§ **PROBLEM TO SOLVE**: Below are some records. How many of their lines contain the string "plate"? Give the number only.

Records excerpted from a collection:
------

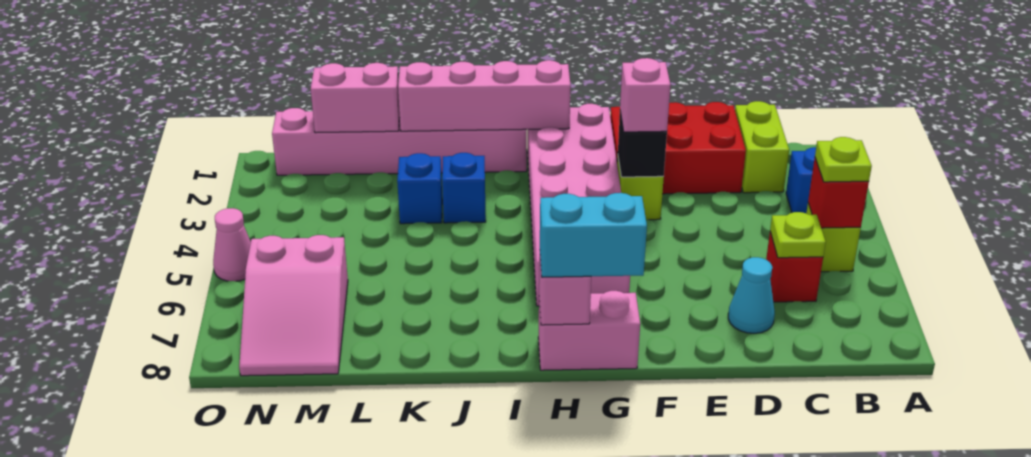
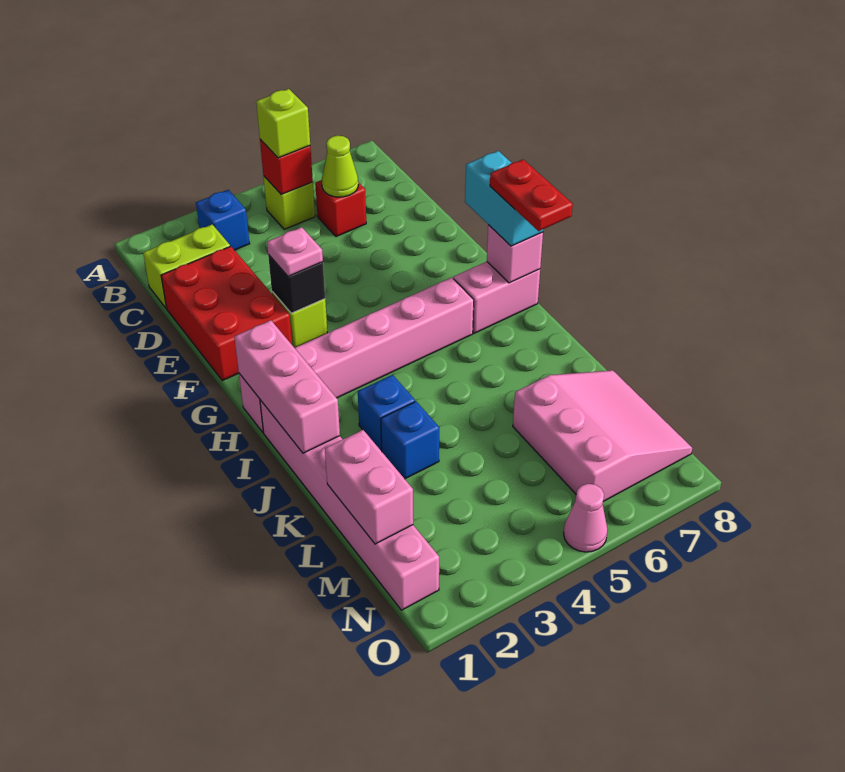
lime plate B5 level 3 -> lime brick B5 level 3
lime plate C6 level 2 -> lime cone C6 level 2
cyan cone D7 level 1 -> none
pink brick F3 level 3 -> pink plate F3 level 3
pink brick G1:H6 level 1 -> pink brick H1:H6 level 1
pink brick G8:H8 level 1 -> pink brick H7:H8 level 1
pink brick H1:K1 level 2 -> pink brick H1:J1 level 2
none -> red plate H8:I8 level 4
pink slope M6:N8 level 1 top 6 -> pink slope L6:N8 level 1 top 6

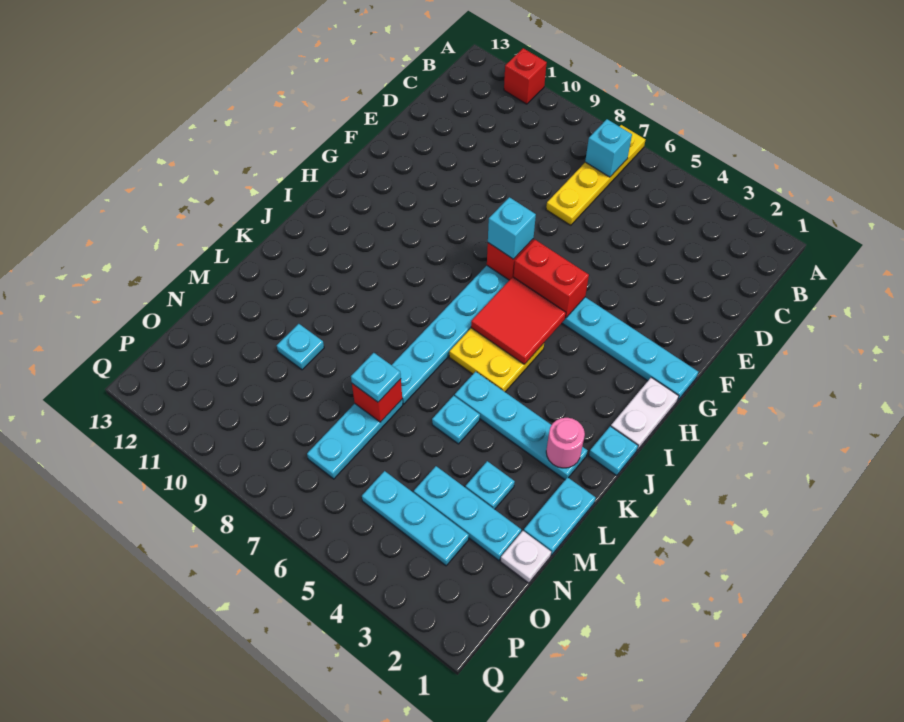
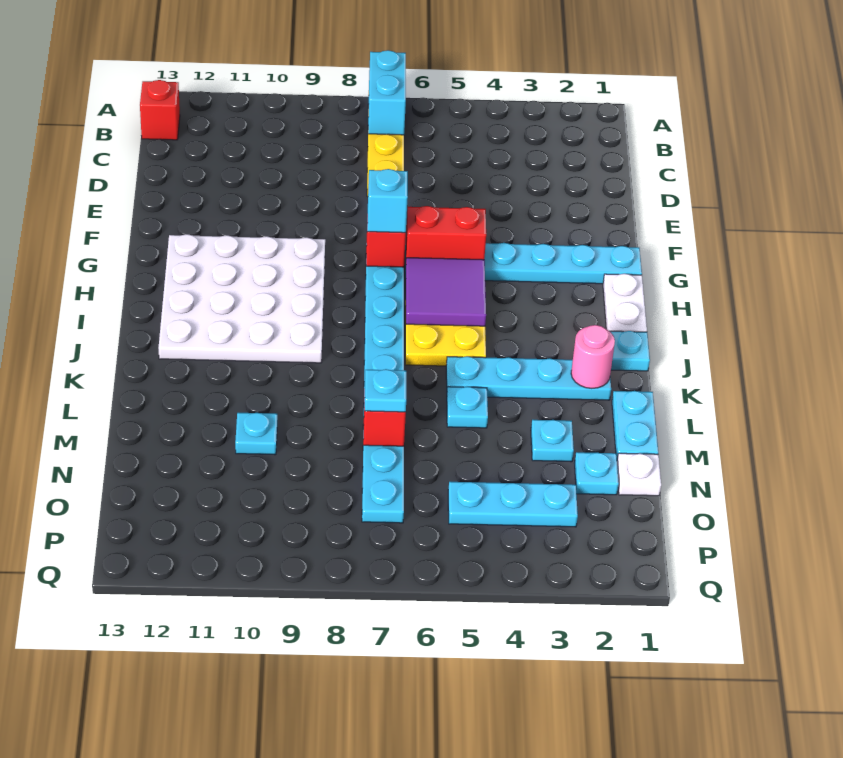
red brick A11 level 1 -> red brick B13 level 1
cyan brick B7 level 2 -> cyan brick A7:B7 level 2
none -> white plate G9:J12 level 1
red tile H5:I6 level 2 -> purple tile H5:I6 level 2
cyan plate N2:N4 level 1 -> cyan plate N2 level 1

------

§ **SOLUTION TO THE PROBLEM**: 6